Problem requirements ->
Search the data below for "brown" and report how many lines contain it, with no other text.

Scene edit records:
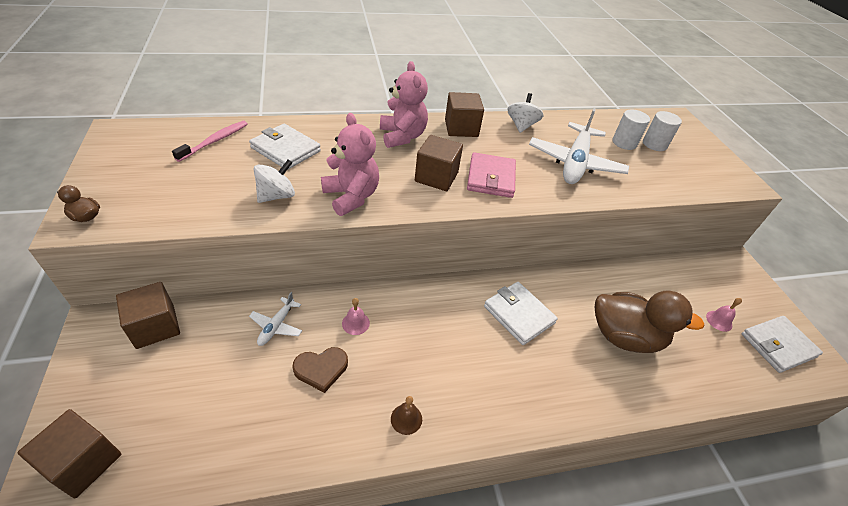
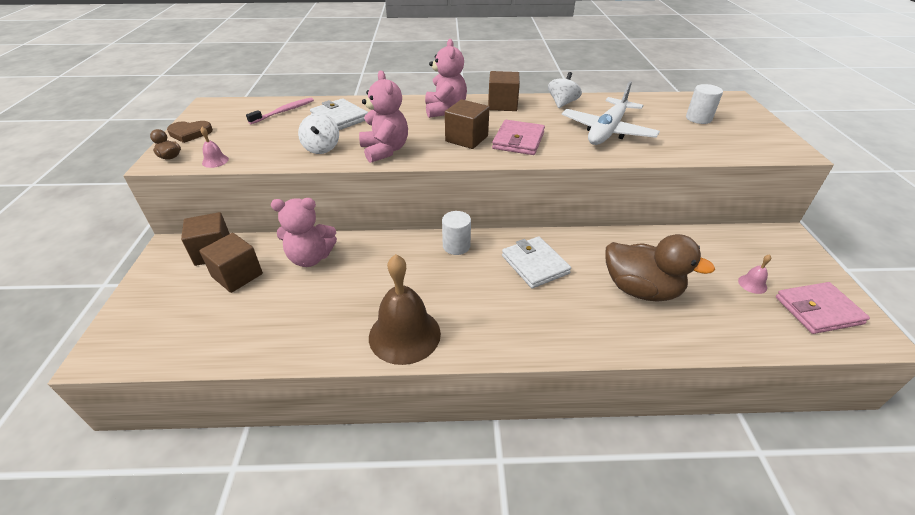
camera: 15 degrees right, 5 degrees down
(83, 462) = (134, 338): brown cube -> brown cube (237, 275)
(276, 196) = (322, 148): white spinning top -> white spinning top turned 120 degrees clockwise
(276, 326) = (310, 258): white plane -> pink teddy bear
(321, 369) = (339, 292): brown heart -> brown heart (190, 133)
(355, 323) = (379, 260): pink bell -> pink bell (215, 161)
(406, 419) = (404, 335): brown bell -> brown bell, size x2.43
(624, 143) = (665, 117): white cylinder -> white cylinder (456, 246)
(778, 345) = (818, 310): white wallet -> pink wallet

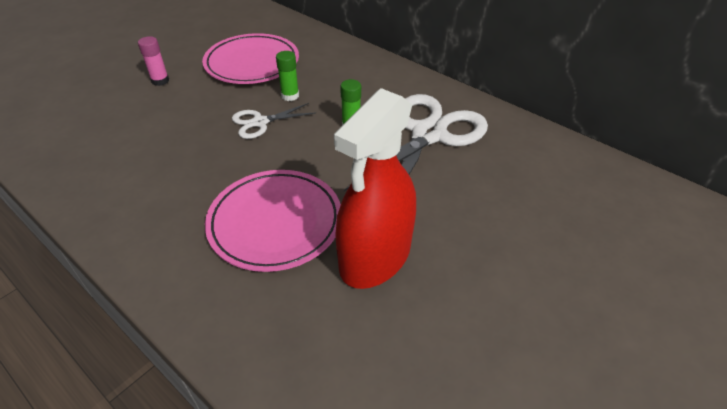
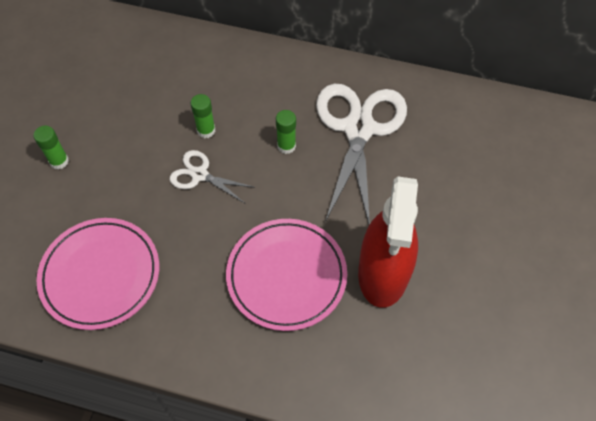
camera: 25 degrees left, 15 degrees up
(160, 81) = (59, 161): pink glue stick -> green glue stick
(252, 63) = (138, 101): pink plate -> pink plate (100, 275)
(260, 122) = (199, 175): white scissors -> white scissors turned 75 degrees clockwise

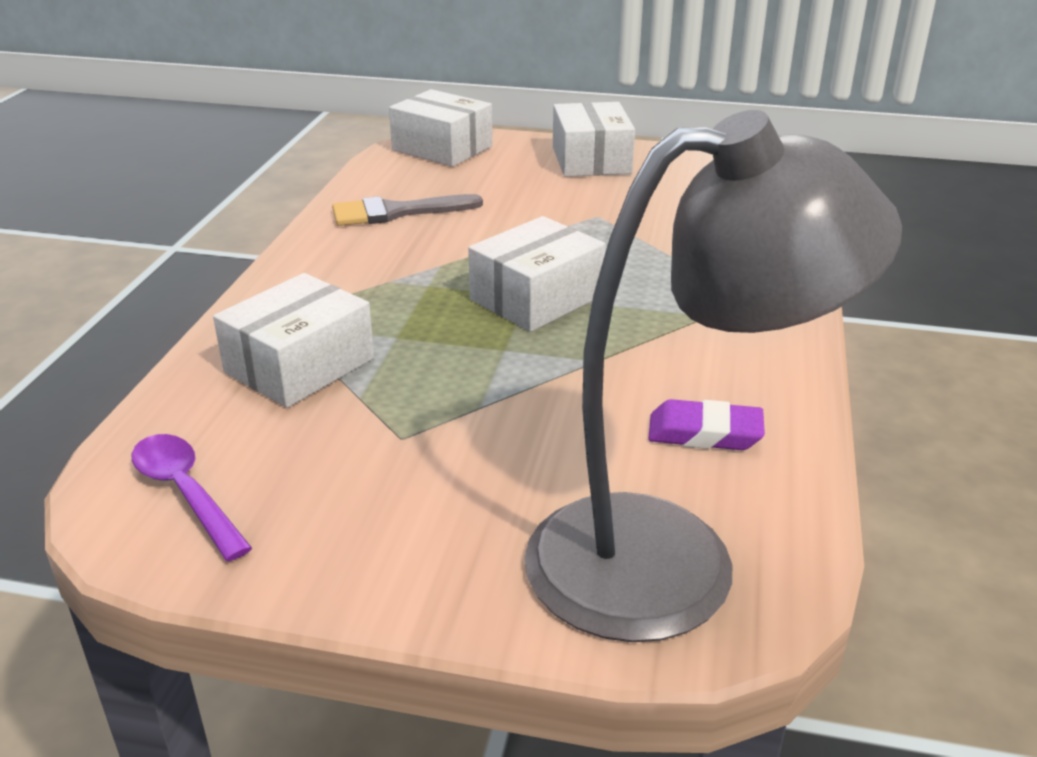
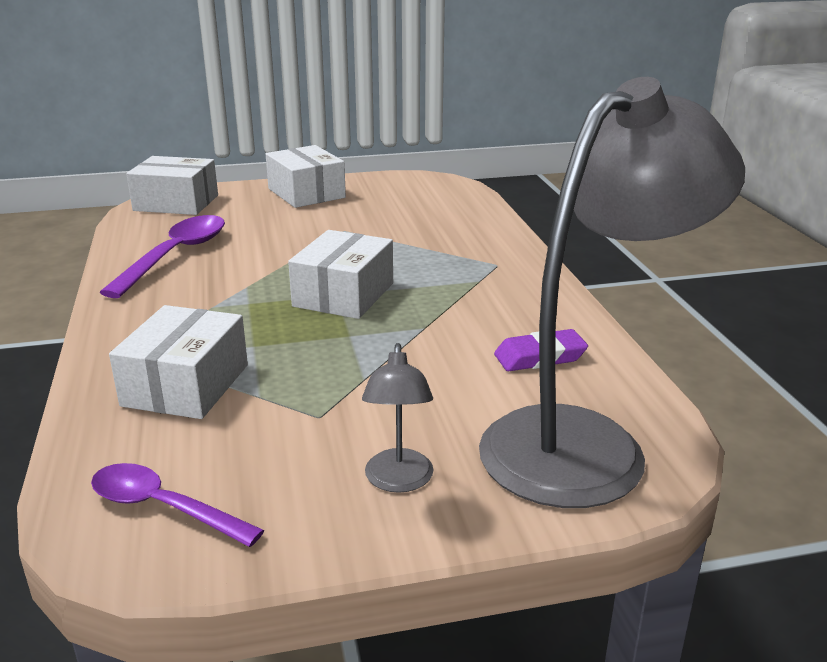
camera: 25 degrees left, 5 degrees down
(396, 212) = (176, 255): grey brush -> purple spoon
(425, 537) = (398, 481): none -> grey lamp

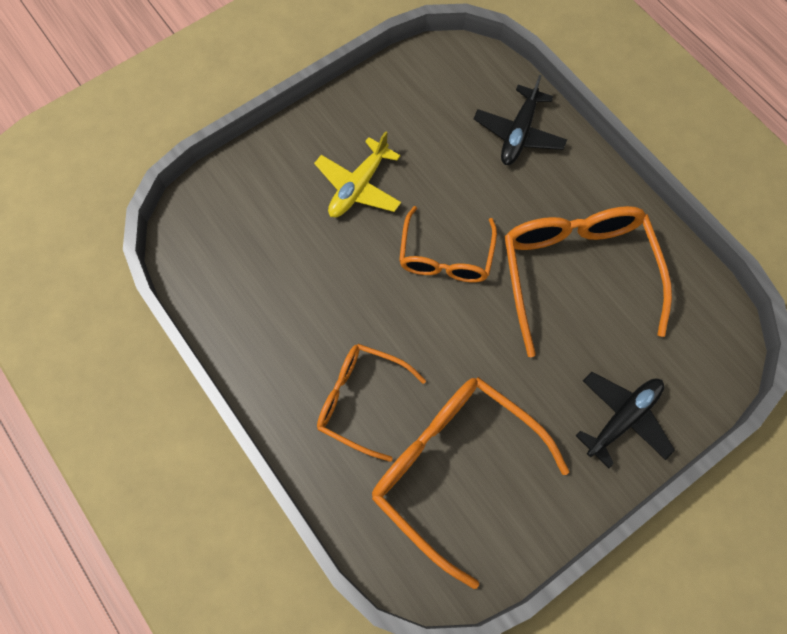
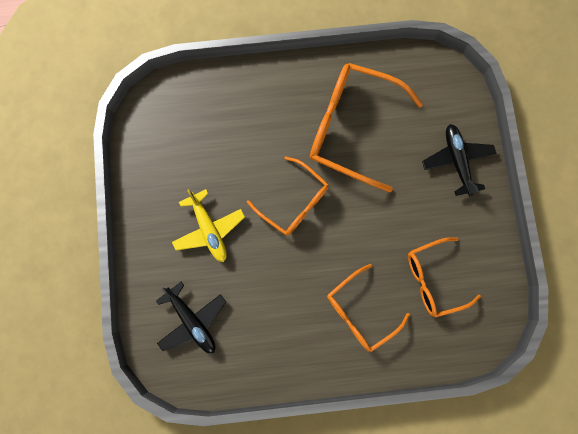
camera: 60 degrees left, 10 degrees up
(453, 468) = (433, 279): orange glasses -> orange glasses, size x0.62
(518, 133) = (233, 101): black plane -> black plane (192, 320)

Output of the exercise ->
3